[Scene change data]

■ ■ ■

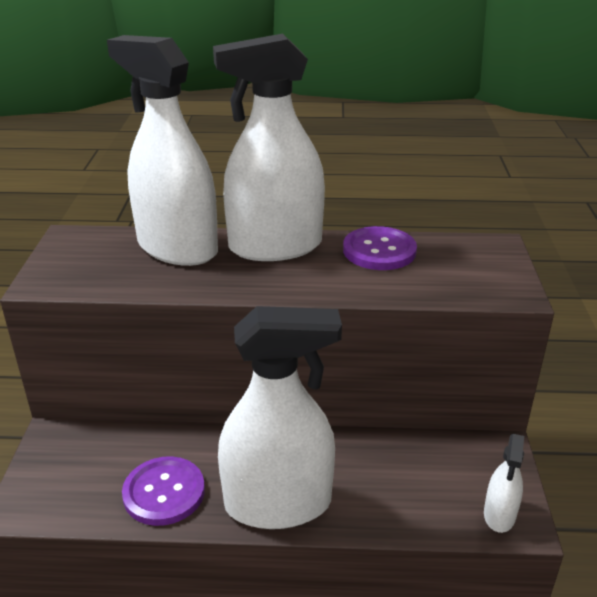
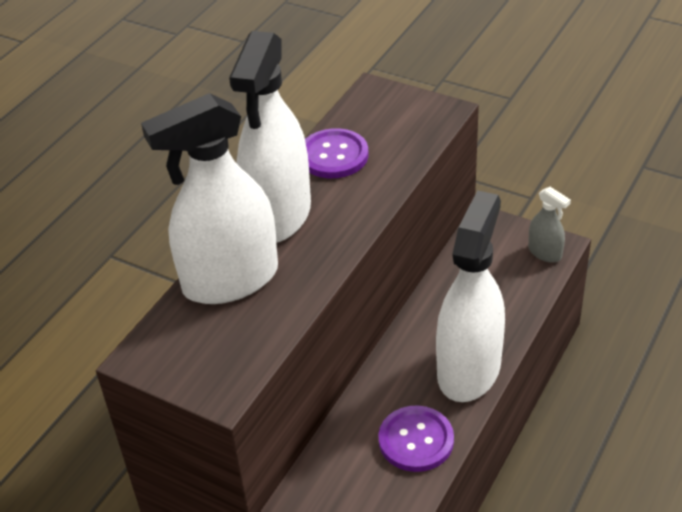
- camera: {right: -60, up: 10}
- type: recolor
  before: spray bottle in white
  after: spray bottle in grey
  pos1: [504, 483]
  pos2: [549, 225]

■ ■ ■

*EXERCISE OBJECTIVE*:
Without the pictures, restate all the entries above exactly.

*TASK ANSWER*:
- camera: {right: -60, up: 10}
- type: recolor
  before: spray bottle in white
  after: spray bottle in grey
  pos1: [504, 483]
  pos2: [549, 225]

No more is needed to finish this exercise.